## Job item
Go to the line holding "camera: 85 degrees right, 5 degrees up" in the data below and repeat it exactly, then each line after it up to and including the one holding "black clock [453,63,497,114]". Omit pictures.

## Records supplied
.....
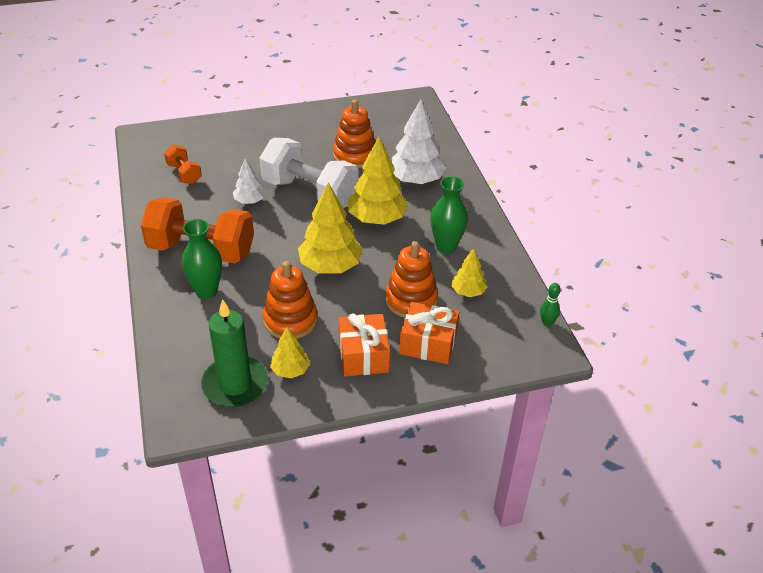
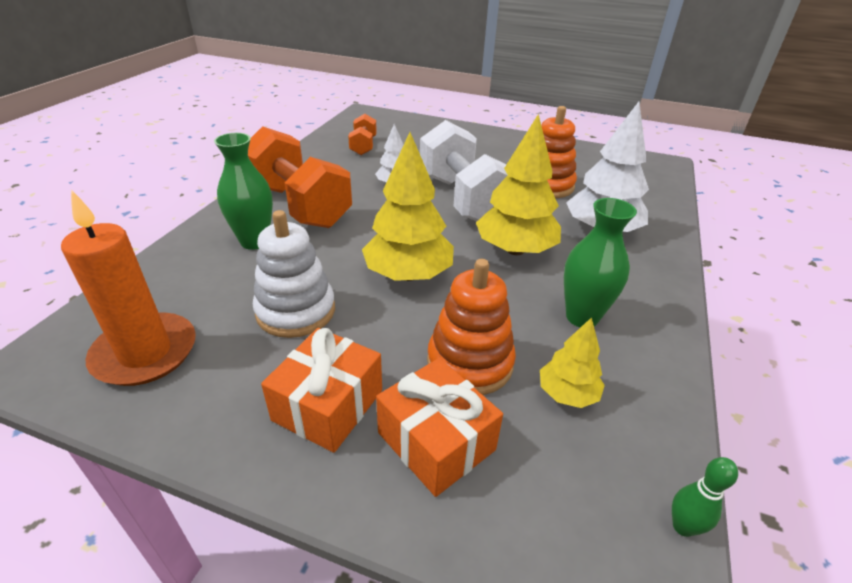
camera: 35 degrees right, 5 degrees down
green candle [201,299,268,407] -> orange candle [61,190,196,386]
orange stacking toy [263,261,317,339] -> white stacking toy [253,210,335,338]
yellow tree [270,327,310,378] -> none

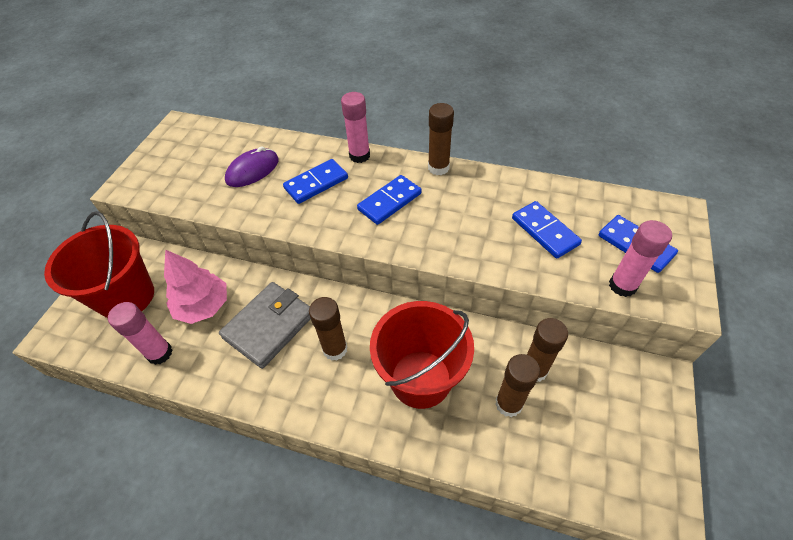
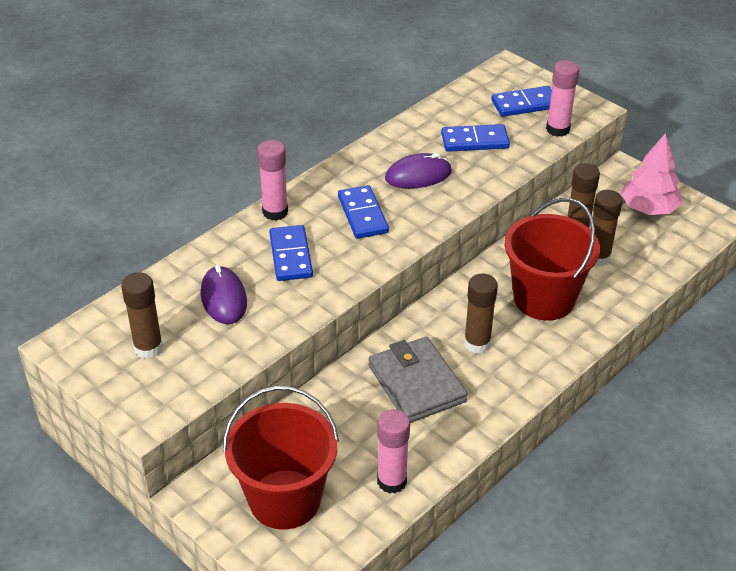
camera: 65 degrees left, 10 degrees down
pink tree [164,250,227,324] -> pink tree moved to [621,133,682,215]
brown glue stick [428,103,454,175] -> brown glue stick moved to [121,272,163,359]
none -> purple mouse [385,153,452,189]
.....
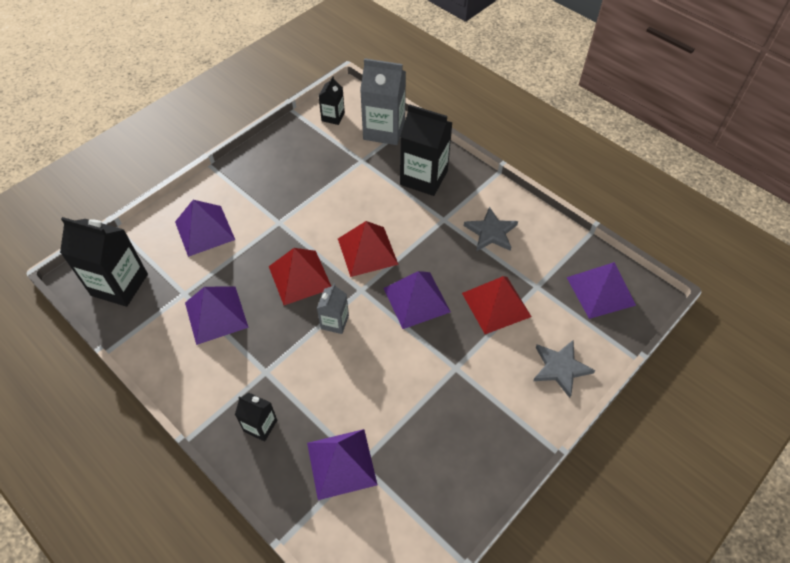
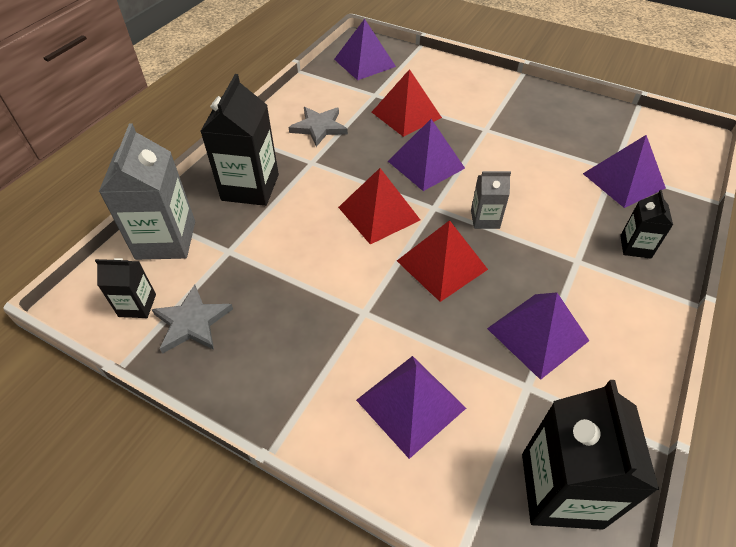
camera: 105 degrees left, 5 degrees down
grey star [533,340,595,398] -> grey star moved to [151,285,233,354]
.....
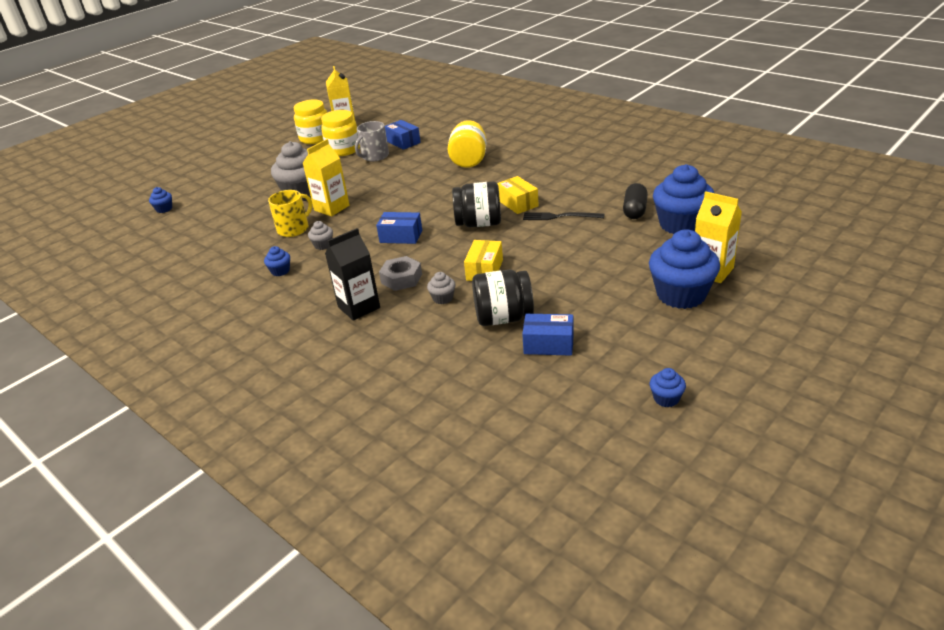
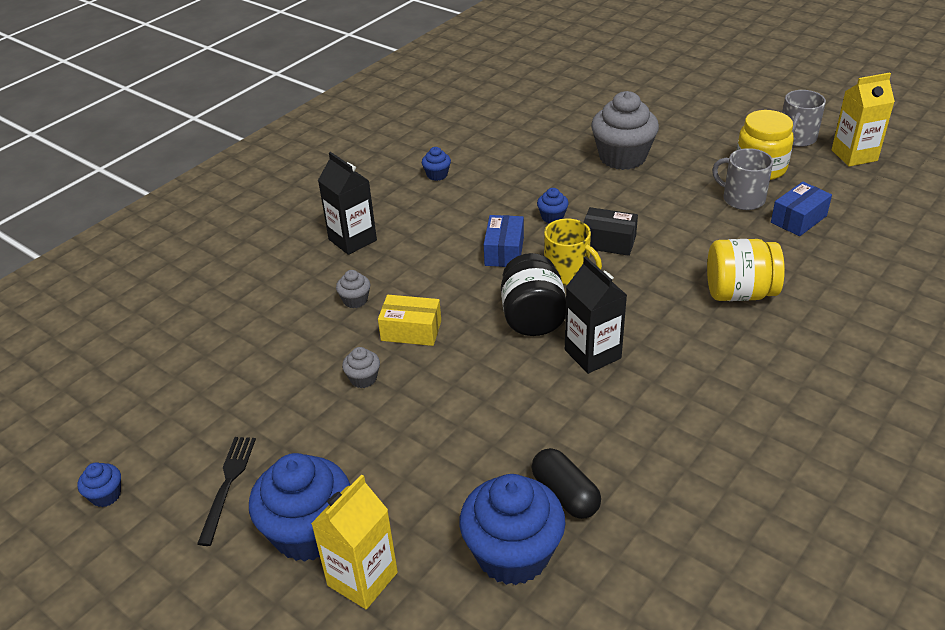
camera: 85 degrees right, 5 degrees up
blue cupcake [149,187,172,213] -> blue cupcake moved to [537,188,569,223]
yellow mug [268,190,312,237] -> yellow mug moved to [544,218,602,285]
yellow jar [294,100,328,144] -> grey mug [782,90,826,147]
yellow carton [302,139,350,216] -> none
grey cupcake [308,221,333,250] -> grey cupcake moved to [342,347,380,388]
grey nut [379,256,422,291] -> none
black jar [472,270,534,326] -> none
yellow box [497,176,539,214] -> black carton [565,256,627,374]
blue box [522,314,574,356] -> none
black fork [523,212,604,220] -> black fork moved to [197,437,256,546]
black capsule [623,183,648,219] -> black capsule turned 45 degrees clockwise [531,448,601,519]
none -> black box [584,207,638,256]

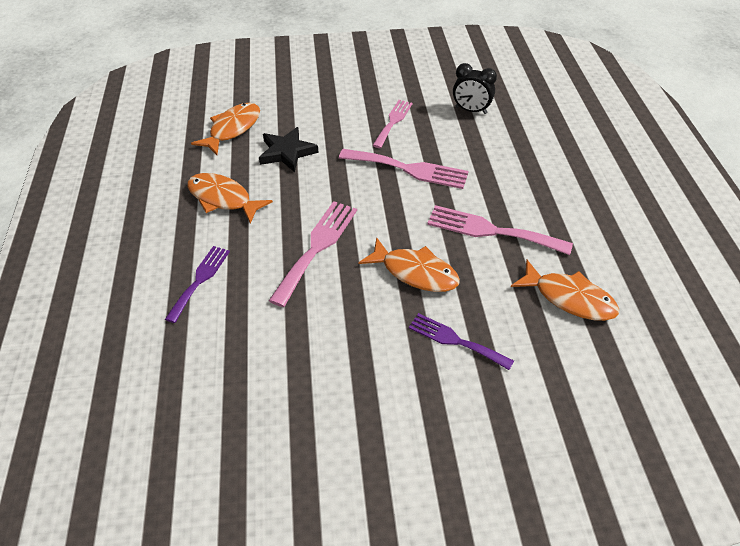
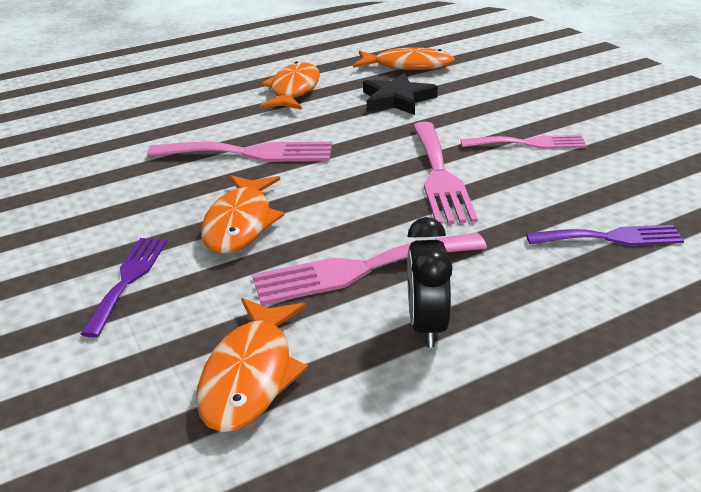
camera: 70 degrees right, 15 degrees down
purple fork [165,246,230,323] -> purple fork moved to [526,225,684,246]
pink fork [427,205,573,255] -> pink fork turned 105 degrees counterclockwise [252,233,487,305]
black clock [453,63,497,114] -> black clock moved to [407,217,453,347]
.....
## Expected output
camera: 85 degrees right, 5 degrees up
blue cupcake [149,187,172,213] -> blue cupcake moved to [537,188,569,223]
yellow mug [268,190,312,237] -> yellow mug moved to [544,218,602,285]
yellow jar [294,100,328,144] -> grey mug [782,90,826,147]
yellow carton [302,139,350,216] -> none
grey cupcake [308,221,333,250] -> grey cupcake moved to [342,347,380,388]
grey nut [379,256,422,291] -> none
black jar [472,270,534,326] -> none
yellow box [497,176,539,214] -> black carton [565,256,627,374]
blue box [522,314,574,356] -> none
black fork [523,212,604,220] -> black fork moved to [197,437,256,546]
black capsule [623,183,648,219] -> black capsule turned 45 degrees clockwise [531,448,601,519]
none -> black box [584,207,638,256]

camera: 70 degrees right, 15 degrees down
purple fork [165,246,230,323] -> purple fork moved to [526,225,684,246]
pink fork [427,205,573,255] -> pink fork turned 105 degrees counterclockwise [252,233,487,305]
black clock [453,63,497,114] -> black clock moved to [407,217,453,347]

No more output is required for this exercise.